Assignment = Could you copy out all the lines in the material below where the word "moved" occurs?

Material provided =
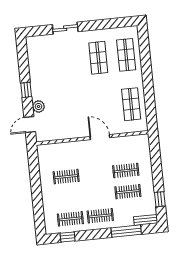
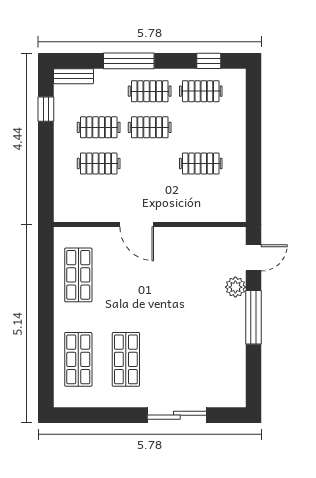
sliding door: (65, 28) -> (177, 415), width x1.37
window: (26, 90) -> (254, 317), width x2.17
clothes rail: (98, 195) -> (150, 127), added
window: (126, 231) -> (129, 61), moved

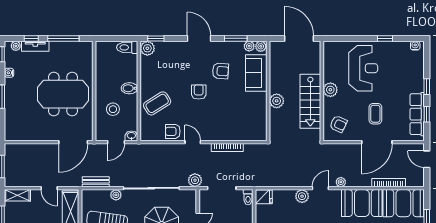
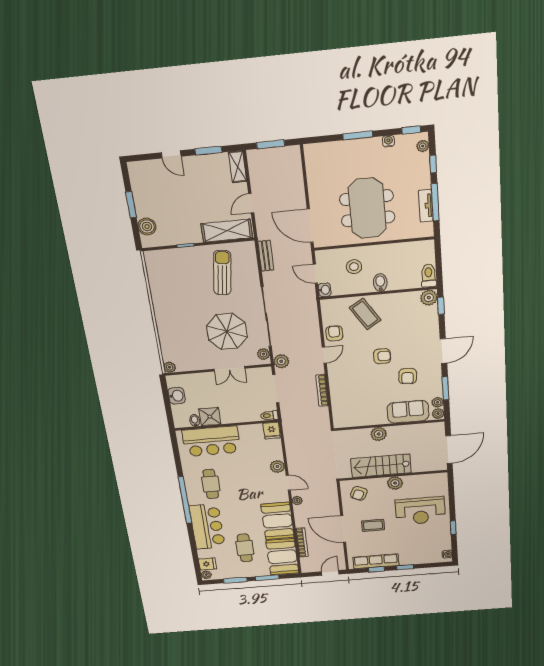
tv unit: (35, 46) -> (426, 206), moved
plant: (116, 195) -> (263, 354), moved

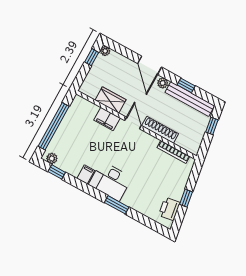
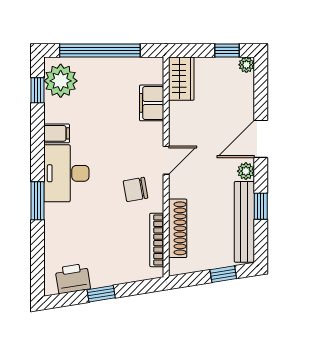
wardrobe: (111, 100) -> (181, 79), moved
filing cabinet: (107, 119) -> (152, 103), moved
shoe rack: (160, 130) -> (178, 228), moved
chair: (140, 148) -> (135, 189), added
plant: (52, 158) -> (61, 81), width x1.88, depth x1.88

Answer to the problem =
window: (126, 231) -> (129, 61), moved
tv unit: (35, 46) -> (426, 206), moved
plant: (116, 195) -> (263, 354), moved
wardrobe: (111, 100) -> (181, 79), moved
filing cabinet: (107, 119) -> (152, 103), moved
shoe rack: (160, 130) -> (178, 228), moved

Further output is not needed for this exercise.